Problem statement:
In the records below, find the line with "black plate A6:B7" and the line with "black brick E3:F5"; return exactly those lines and every line between them.

**** The records

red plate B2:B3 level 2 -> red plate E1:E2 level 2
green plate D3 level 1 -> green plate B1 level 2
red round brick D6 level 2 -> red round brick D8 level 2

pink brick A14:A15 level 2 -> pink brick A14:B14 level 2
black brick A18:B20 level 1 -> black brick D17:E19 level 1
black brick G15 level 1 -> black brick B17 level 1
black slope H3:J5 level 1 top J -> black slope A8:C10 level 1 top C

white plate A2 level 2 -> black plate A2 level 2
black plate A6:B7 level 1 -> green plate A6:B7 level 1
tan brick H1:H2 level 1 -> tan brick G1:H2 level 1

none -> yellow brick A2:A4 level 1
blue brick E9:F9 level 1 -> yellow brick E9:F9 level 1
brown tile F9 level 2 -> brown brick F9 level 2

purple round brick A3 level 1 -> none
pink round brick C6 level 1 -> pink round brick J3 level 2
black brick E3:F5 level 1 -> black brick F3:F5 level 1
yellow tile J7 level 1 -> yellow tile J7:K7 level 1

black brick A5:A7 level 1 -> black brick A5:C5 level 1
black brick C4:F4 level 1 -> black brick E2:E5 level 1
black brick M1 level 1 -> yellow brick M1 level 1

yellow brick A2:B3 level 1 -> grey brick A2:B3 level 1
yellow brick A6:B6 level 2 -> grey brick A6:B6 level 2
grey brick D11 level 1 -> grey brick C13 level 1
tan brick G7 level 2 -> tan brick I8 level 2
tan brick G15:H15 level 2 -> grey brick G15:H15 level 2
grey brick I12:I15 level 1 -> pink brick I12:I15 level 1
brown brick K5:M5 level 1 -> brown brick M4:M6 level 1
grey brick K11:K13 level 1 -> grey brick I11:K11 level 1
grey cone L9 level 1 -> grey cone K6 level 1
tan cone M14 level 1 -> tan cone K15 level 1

********

Worked solution:
black plate A6:B7 level 1 -> green plate A6:B7 level 1
tan brick H1:H2 level 1 -> tan brick G1:H2 level 1

none -> yellow brick A2:A4 level 1
blue brick E9:F9 level 1 -> yellow brick E9:F9 level 1
brown tile F9 level 2 -> brown brick F9 level 2

purple round brick A3 level 1 -> none
pink round brick C6 level 1 -> pink round brick J3 level 2
black brick E3:F5 level 1 -> black brick F3:F5 level 1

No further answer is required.